# Problem description
Your answer should show every line of the material below that includes "LIGHT".

BEGIN

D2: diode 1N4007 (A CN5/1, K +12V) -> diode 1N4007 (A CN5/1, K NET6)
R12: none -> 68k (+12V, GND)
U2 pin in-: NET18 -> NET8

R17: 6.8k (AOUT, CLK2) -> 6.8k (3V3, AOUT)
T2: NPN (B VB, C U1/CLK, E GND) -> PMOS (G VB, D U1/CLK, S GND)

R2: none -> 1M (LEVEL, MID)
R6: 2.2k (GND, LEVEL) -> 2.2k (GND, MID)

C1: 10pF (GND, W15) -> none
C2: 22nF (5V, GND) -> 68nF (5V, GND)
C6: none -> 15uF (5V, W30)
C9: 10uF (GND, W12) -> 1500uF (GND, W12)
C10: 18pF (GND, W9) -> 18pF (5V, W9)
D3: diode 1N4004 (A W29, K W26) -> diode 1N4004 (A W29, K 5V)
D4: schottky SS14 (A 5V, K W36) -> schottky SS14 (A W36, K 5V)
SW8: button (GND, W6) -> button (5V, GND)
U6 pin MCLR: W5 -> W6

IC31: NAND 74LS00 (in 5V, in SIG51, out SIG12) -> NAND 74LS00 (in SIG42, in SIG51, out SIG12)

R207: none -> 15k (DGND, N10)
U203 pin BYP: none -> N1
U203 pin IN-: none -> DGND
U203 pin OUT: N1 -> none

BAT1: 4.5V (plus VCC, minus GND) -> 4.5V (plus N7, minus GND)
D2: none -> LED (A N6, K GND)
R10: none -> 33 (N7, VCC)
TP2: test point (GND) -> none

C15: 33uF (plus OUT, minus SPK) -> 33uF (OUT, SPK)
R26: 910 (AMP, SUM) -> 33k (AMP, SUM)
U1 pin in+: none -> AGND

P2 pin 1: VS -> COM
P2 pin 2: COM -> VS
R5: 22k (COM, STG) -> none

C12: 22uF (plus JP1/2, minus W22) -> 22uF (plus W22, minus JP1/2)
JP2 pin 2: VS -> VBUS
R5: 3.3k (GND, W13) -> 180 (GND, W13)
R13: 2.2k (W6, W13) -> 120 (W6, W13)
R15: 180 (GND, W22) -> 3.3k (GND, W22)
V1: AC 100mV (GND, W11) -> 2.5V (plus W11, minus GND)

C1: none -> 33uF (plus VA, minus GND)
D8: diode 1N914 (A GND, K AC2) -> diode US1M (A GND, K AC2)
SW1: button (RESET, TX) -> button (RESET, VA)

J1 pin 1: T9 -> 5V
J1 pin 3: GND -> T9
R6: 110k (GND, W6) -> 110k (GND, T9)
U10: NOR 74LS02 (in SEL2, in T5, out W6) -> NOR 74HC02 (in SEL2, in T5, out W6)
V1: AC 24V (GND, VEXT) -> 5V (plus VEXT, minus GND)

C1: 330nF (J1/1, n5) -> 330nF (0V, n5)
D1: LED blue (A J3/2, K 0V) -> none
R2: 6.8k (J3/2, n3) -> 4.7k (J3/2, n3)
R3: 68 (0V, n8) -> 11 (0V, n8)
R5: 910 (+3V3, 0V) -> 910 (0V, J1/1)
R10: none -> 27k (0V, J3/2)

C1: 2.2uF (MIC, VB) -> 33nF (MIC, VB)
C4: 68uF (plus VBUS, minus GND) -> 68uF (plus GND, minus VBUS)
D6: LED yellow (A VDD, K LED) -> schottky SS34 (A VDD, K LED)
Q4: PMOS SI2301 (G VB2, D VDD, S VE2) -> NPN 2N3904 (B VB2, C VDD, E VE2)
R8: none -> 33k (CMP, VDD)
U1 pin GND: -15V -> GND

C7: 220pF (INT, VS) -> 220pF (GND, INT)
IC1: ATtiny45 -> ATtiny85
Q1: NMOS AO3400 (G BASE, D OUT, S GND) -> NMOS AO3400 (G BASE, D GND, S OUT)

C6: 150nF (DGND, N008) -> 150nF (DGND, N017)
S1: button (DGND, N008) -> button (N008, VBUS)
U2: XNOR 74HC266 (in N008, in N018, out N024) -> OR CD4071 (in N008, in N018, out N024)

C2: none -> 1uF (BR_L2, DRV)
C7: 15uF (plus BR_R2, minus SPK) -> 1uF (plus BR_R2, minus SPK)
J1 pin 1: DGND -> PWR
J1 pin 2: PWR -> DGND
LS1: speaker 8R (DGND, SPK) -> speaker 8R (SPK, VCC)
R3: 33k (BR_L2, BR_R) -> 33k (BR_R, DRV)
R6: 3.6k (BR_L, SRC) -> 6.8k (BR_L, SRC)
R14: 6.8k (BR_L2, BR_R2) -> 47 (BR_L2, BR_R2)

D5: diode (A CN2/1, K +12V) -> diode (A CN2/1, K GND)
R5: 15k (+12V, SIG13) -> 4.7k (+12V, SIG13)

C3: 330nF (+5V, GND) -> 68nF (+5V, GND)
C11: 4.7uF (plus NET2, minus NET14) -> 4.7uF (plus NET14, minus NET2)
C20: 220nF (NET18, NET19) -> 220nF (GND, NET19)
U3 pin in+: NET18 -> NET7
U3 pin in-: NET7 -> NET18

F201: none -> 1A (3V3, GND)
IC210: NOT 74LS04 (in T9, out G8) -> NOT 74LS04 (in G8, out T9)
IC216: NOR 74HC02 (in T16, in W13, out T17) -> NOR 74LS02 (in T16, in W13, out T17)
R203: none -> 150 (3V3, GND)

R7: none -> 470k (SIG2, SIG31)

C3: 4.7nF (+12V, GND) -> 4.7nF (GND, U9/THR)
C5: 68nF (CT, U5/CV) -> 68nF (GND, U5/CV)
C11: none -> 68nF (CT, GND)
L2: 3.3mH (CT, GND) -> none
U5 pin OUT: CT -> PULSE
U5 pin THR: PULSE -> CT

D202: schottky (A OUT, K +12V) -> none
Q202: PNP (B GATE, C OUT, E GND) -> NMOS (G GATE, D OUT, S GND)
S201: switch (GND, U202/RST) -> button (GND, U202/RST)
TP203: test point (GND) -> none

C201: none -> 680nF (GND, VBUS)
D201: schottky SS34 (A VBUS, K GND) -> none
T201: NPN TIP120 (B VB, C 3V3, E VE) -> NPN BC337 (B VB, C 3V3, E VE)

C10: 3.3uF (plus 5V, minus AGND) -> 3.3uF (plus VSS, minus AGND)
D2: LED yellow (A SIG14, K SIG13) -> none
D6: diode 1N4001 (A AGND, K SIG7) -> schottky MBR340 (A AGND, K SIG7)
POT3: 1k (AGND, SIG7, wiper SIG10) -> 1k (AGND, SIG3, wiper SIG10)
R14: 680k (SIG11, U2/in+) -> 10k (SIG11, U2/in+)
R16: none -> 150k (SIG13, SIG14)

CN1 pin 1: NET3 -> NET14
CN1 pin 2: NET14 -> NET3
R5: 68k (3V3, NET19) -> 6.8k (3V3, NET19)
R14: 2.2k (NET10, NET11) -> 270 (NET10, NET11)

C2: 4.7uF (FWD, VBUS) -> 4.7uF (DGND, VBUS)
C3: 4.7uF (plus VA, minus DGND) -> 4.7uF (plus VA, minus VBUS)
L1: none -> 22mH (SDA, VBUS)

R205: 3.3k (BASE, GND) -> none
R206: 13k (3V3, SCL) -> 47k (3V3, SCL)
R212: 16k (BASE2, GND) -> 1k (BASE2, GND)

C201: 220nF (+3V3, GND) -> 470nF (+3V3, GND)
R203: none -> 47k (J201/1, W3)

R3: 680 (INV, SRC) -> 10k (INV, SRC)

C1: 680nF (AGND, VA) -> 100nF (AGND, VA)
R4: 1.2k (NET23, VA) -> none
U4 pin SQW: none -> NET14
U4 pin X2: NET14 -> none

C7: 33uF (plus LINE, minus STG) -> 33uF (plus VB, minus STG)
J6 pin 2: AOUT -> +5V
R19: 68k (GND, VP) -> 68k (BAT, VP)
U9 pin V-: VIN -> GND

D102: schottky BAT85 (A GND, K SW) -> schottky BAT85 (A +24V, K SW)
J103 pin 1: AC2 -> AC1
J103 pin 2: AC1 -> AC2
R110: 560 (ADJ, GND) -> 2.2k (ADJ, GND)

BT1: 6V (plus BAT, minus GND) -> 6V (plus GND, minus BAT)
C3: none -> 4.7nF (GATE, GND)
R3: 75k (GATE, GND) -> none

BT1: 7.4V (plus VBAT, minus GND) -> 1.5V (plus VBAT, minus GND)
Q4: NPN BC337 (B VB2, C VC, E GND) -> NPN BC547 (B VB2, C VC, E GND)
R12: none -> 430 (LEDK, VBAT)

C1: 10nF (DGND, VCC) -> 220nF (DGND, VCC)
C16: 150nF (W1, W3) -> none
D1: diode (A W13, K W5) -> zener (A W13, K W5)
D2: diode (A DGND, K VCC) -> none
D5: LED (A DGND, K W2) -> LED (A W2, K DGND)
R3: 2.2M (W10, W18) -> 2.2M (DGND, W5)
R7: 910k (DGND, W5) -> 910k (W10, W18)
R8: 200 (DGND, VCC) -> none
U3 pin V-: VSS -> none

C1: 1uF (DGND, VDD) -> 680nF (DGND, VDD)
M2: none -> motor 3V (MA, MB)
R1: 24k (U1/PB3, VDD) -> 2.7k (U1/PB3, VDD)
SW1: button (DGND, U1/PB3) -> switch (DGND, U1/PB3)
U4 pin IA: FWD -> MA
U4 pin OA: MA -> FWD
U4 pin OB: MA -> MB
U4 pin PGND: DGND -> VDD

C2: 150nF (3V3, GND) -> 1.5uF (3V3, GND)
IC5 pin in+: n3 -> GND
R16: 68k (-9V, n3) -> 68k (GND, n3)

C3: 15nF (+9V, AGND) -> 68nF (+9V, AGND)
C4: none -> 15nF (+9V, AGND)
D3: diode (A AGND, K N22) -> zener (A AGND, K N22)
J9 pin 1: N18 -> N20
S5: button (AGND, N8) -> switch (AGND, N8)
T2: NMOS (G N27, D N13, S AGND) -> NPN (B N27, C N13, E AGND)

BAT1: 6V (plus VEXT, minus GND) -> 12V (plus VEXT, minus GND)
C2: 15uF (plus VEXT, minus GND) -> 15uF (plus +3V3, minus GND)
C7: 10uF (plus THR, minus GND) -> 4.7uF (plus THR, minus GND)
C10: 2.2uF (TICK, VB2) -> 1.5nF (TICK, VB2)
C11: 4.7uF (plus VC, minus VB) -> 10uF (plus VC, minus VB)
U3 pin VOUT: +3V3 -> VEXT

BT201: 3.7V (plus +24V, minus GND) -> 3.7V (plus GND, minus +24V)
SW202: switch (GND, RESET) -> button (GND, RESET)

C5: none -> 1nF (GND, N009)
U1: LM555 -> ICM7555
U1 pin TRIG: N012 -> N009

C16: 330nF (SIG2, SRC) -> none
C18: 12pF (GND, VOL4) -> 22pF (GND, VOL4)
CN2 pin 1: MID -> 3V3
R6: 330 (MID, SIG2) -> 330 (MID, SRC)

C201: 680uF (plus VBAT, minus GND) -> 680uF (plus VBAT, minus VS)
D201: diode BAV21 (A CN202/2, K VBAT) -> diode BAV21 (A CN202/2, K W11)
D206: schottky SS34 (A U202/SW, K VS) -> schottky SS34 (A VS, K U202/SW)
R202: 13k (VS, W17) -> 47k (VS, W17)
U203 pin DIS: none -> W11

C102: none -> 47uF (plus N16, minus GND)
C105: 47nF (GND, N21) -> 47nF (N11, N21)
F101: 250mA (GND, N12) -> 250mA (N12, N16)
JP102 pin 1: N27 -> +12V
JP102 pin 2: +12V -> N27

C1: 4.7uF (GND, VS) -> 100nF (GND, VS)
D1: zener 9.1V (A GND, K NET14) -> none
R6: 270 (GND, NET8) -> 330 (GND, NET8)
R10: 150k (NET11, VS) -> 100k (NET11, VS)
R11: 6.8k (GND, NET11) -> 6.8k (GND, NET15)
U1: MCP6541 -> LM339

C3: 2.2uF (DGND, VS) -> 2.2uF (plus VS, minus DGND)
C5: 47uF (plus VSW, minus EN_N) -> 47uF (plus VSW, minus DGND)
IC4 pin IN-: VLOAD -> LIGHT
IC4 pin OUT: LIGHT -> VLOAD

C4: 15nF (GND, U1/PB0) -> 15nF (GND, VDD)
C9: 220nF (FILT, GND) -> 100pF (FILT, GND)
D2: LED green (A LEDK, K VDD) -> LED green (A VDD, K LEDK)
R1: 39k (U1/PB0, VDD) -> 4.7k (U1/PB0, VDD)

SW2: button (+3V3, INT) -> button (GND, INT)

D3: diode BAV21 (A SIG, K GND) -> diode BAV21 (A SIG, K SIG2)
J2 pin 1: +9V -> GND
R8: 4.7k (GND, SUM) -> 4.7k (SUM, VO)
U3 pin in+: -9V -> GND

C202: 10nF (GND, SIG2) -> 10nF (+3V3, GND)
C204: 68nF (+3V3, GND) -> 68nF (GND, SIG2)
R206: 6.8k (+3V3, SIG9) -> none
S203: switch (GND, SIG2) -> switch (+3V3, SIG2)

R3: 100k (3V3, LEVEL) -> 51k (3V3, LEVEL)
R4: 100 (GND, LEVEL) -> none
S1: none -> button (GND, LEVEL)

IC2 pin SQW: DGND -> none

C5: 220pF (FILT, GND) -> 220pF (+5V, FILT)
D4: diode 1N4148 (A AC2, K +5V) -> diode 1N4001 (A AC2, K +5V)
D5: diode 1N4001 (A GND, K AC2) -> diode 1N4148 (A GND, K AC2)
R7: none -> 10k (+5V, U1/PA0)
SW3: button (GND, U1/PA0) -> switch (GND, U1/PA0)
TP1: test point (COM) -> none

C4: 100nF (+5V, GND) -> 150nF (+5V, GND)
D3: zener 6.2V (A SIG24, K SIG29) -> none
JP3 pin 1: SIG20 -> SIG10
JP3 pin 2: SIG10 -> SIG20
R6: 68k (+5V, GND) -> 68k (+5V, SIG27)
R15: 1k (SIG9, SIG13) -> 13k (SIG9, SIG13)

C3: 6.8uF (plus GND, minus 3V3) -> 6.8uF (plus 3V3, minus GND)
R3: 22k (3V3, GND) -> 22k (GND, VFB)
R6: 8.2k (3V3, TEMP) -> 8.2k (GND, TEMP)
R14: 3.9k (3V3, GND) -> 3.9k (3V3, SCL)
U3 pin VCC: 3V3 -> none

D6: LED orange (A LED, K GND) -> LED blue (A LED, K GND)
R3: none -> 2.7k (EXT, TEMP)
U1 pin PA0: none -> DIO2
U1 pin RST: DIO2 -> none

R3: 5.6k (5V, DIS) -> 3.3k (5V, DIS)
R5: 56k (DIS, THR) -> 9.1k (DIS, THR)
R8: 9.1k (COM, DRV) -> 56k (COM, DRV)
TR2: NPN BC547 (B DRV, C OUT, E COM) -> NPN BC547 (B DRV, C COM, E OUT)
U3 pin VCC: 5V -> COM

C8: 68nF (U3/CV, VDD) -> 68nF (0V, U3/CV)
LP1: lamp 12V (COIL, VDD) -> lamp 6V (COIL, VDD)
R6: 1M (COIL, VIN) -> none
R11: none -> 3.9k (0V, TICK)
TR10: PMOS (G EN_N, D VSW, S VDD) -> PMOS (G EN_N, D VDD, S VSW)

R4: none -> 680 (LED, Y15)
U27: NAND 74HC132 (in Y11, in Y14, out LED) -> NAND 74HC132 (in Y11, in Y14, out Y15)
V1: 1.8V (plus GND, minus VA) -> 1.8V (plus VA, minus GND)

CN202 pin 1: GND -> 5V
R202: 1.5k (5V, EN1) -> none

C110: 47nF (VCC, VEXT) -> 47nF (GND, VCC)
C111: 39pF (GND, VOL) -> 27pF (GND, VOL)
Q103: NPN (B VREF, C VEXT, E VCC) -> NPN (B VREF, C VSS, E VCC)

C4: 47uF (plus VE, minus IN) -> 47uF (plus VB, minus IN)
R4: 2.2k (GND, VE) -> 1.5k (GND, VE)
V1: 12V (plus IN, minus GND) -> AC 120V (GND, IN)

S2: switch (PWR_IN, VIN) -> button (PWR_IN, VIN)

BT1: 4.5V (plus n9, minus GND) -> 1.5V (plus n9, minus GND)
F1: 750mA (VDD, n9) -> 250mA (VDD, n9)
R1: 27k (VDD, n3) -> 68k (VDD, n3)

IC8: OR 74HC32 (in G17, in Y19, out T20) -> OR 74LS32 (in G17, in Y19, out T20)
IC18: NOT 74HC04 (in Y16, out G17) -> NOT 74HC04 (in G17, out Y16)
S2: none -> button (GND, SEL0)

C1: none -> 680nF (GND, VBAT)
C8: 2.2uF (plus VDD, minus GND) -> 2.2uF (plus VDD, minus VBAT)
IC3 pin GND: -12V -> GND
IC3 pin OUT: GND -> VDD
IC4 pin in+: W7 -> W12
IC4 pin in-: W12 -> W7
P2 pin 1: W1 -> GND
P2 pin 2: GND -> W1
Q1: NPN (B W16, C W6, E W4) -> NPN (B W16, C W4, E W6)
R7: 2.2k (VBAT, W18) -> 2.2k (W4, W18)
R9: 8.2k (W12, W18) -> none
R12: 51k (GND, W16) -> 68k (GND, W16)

END

# Solution to this problem
IC4 pin IN-: VLOAD -> LIGHT
IC4 pin OUT: LIGHT -> VLOAD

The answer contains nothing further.